- _YOUR OBJECTIVE_
For every line in the records that has the word "circle", make a copy.

- _DATA SUPPLIED_
* * *

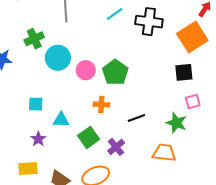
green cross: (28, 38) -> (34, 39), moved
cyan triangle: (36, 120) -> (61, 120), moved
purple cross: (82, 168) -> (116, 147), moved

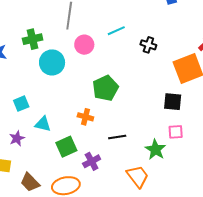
black cross: (149, 22) -> (148, 45), size x0.6
pink circle: (86, 70) -> (84, 45), moved
cyan square: (36, 104) -> (21, 104), turned -35
orange trapezoid: (164, 153) -> (138, 176), turned 35

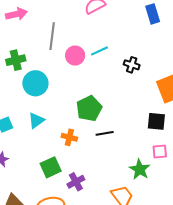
pink circle: (84, 45) -> (75, 56), moved
cyan triangle: (43, 124) -> (36, 120), moved, turned -48
black line: (117, 137) -> (105, 133), moved

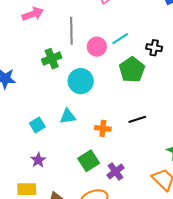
green cross: (16, 60) -> (52, 59), moved
cyan circle: (35, 83) -> (81, 81), moved
green pentagon: (89, 108) -> (132, 70), moved
cyan triangle: (36, 120) -> (68, 116), turned 36

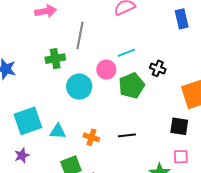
pink circle: (97, 47) -> (106, 70), moved
cyan triangle: (68, 116) -> (58, 131), moved
cyan square: (37, 125) -> (28, 121), size x1.8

* * *

- _TASK RESULT_
pink circle: (86, 70) -> (84, 45), moved
pink circle: (84, 45) -> (75, 56), moved
cyan circle: (35, 83) -> (81, 81), moved
pink circle: (97, 47) -> (106, 70), moved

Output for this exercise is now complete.